(ACTIVITY): Only the lines from the beginning of the listing below through the line with "camera: 150 degrees right, 5 degrees up" belong in the answer; please print them exactly and drop the pictures.

(ENTRIES PROVIDED):
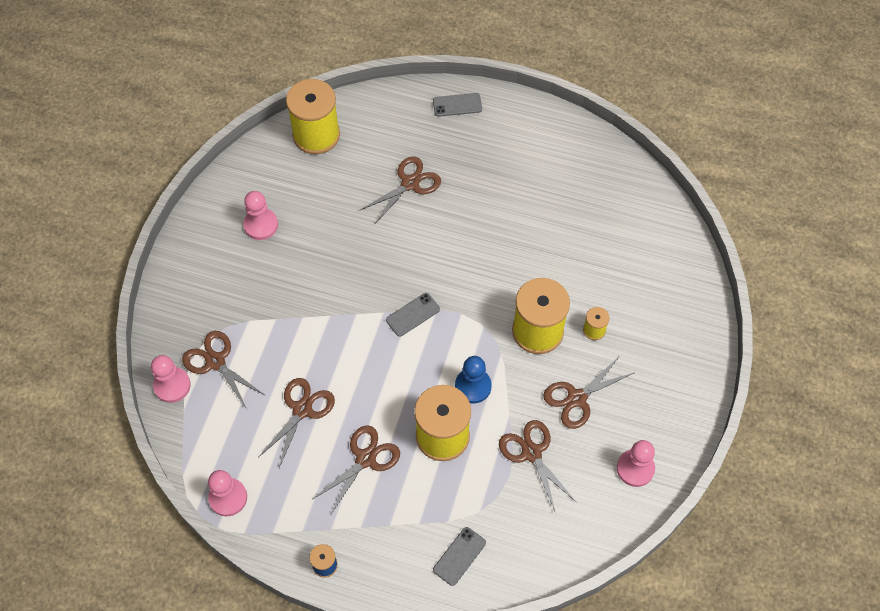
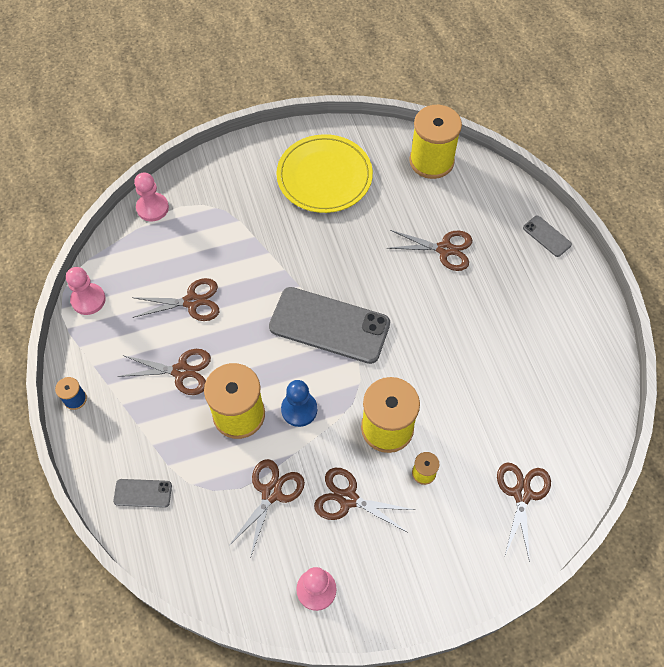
camera: 55 degrees right, 0 degrees up
(215, 361) = (191, 221): brown scissors -> brown scissors (522, 494)
(261, 225) = (324, 176): pink pawn -> yellow plate
(413, 315) = (329, 325): grey phone -> grey phone, size x2.25

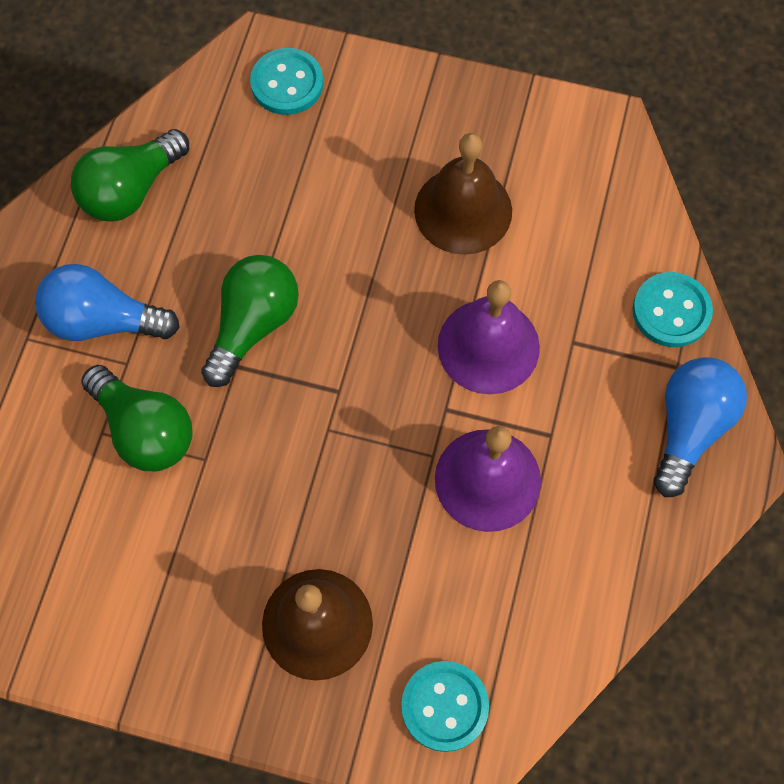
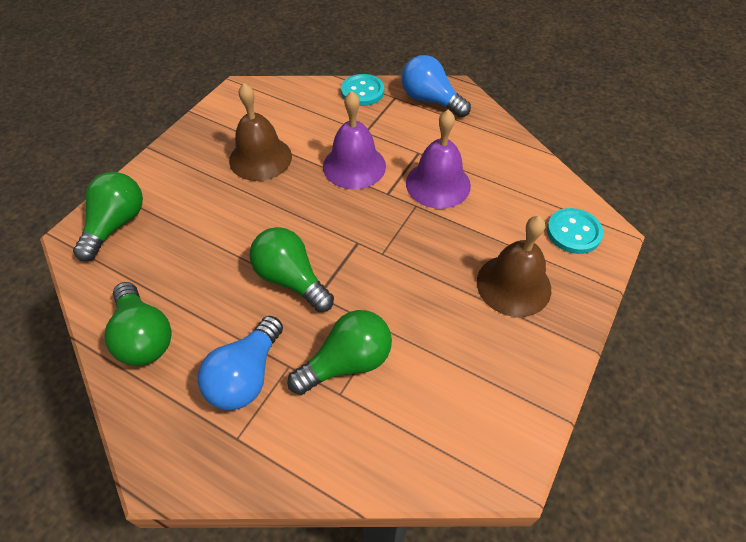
camera: 75 degrees left, 15 degrees down
(287, 83) = (116, 225): turquoise button -> green light bulb

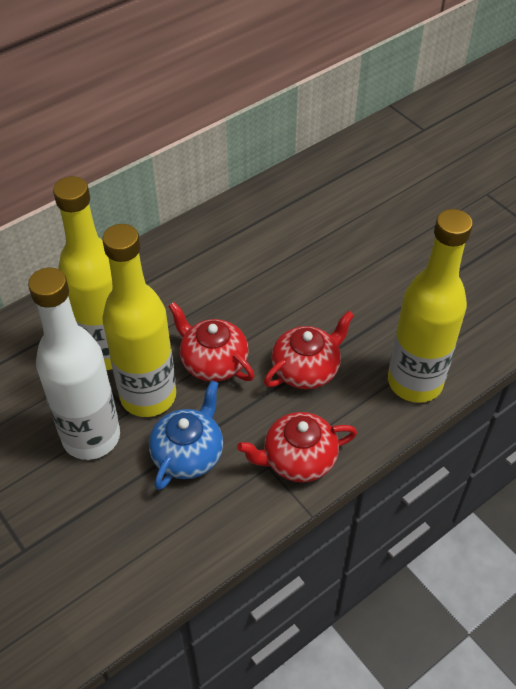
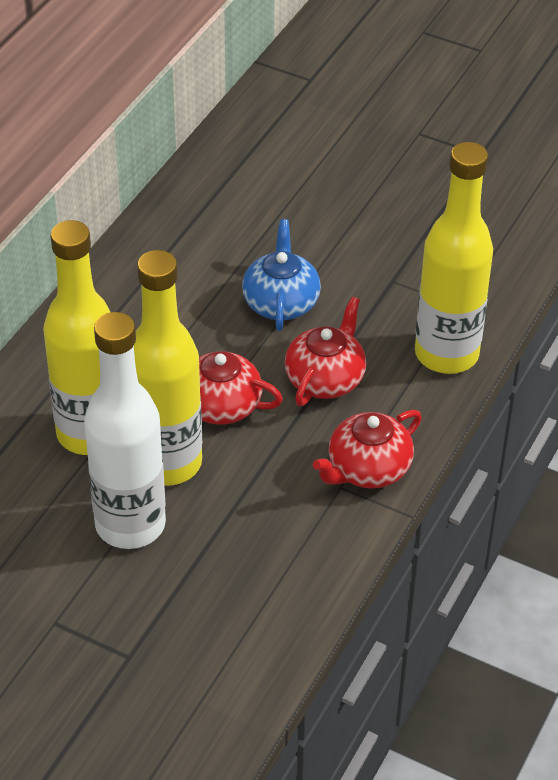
camera: 25 degrees left, 5 degrees down
(188, 454) = (248, 504): blue teapot -> blue teapot (281, 302)

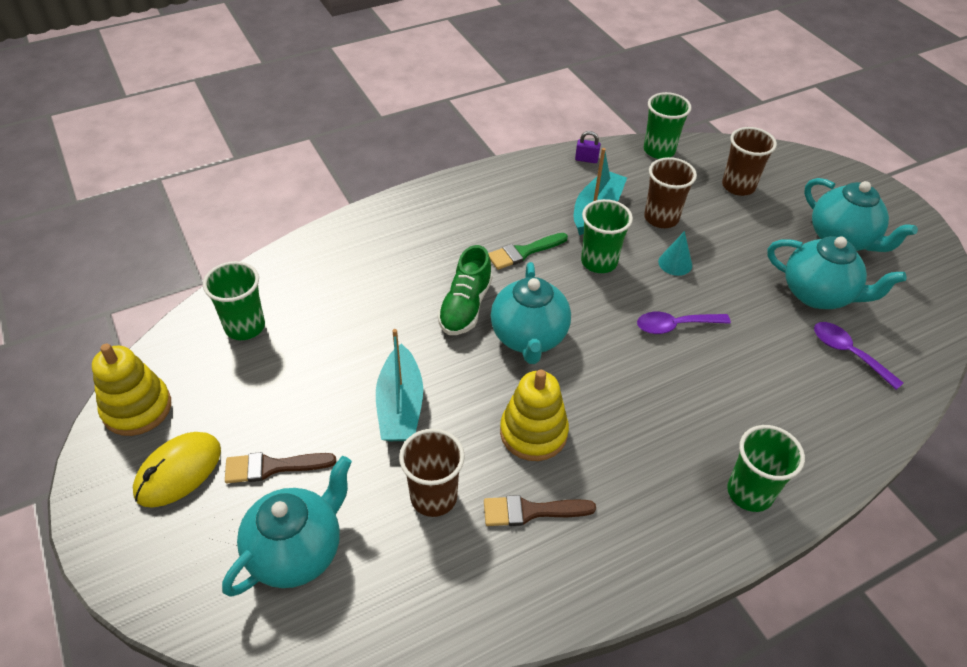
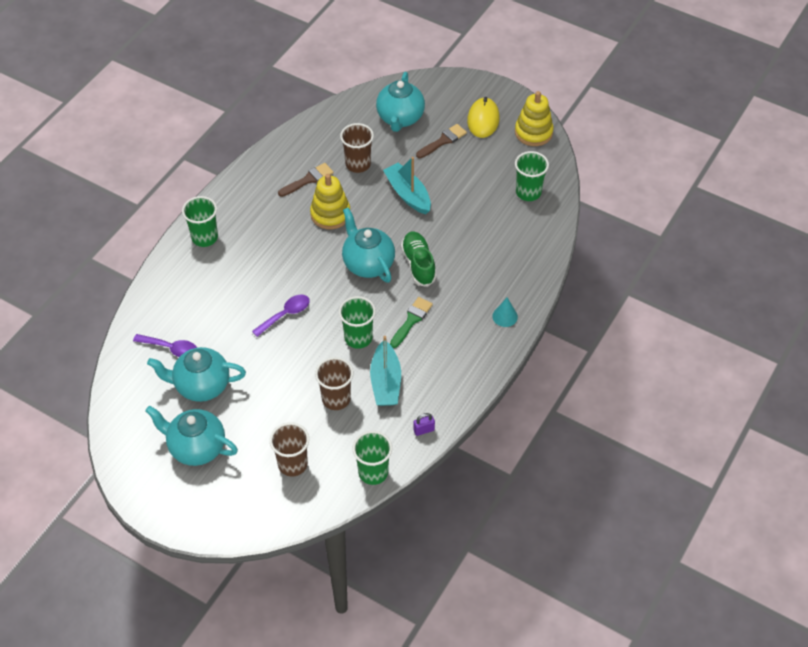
camera: 150 degrees right, 5 degrees up
(675, 263) = (307, 363): turquoise cone -> turquoise cone (505, 316)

(RESULT OF THIS EXERCISE):
camera: 55 degrees right, 0 degrees up
(215, 361) = (191, 221): brown scissors -> brown scissors (522, 494)
(261, 225) = (324, 176): pink pawn -> yellow plate
(413, 315) = (329, 325): grey phone -> grey phone, size x2.25

camera: 75 degrees left, 15 degrees down
(287, 83) = (116, 225): turquoise button -> green light bulb

camera: 25 degrees left, 5 degrees down
(188, 454) = (248, 504): blue teapot -> blue teapot (281, 302)

camera: 150 degrees right, 5 degrees up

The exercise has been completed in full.